§ What to produce
From top to bottom, restate the entries below word for word.

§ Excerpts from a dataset
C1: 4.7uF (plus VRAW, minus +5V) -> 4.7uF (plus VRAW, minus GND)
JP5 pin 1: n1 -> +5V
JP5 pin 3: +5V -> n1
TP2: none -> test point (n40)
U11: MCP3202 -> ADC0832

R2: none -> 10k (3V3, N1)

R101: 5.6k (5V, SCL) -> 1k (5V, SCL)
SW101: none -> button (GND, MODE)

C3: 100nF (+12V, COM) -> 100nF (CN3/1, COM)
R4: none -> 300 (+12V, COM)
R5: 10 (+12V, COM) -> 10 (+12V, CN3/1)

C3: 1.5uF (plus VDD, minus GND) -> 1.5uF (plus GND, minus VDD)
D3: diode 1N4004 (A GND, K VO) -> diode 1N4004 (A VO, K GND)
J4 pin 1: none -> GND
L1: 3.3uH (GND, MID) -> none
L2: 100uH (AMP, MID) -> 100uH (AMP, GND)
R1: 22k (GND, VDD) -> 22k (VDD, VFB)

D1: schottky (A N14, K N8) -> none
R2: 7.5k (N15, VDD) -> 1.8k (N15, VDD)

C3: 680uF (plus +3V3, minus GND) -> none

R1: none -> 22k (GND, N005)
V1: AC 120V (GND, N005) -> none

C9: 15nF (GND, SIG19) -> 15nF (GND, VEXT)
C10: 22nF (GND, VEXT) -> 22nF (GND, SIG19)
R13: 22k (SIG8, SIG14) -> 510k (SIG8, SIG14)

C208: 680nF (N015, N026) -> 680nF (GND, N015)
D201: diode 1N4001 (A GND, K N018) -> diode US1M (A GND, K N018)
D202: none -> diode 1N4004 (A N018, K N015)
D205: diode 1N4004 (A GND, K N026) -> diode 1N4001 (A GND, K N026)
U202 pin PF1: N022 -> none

§ Answer to the problem
C1: 4.7uF (plus VRAW, minus +5V) -> 4.7uF (plus VRAW, minus GND)
JP5 pin 1: n1 -> +5V
JP5 pin 3: +5V -> n1
TP2: none -> test point (n40)
U11: MCP3202 -> ADC0832

R2: none -> 10k (3V3, N1)

R101: 5.6k (5V, SCL) -> 1k (5V, SCL)
SW101: none -> button (GND, MODE)

C3: 100nF (+12V, COM) -> 100nF (CN3/1, COM)
R4: none -> 300 (+12V, COM)
R5: 10 (+12V, COM) -> 10 (+12V, CN3/1)

C3: 1.5uF (plus VDD, minus GND) -> 1.5uF (plus GND, minus VDD)
D3: diode 1N4004 (A GND, K VO) -> diode 1N4004 (A VO, K GND)
J4 pin 1: none -> GND
L1: 3.3uH (GND, MID) -> none
L2: 100uH (AMP, MID) -> 100uH (AMP, GND)
R1: 22k (GND, VDD) -> 22k (VDD, VFB)

D1: schottky (A N14, K N8) -> none
R2: 7.5k (N15, VDD) -> 1.8k (N15, VDD)

C3: 680uF (plus +3V3, minus GND) -> none

R1: none -> 22k (GND, N005)
V1: AC 120V (GND, N005) -> none

C9: 15nF (GND, SIG19) -> 15nF (GND, VEXT)
C10: 22nF (GND, VEXT) -> 22nF (GND, SIG19)
R13: 22k (SIG8, SIG14) -> 510k (SIG8, SIG14)

C208: 680nF (N015, N026) -> 680nF (GND, N015)
D201: diode 1N4001 (A GND, K N018) -> diode US1M (A GND, K N018)
D202: none -> diode 1N4004 (A N018, K N015)
D205: diode 1N4004 (A GND, K N026) -> diode 1N4001 (A GND, K N026)
U202 pin PF1: N022 -> none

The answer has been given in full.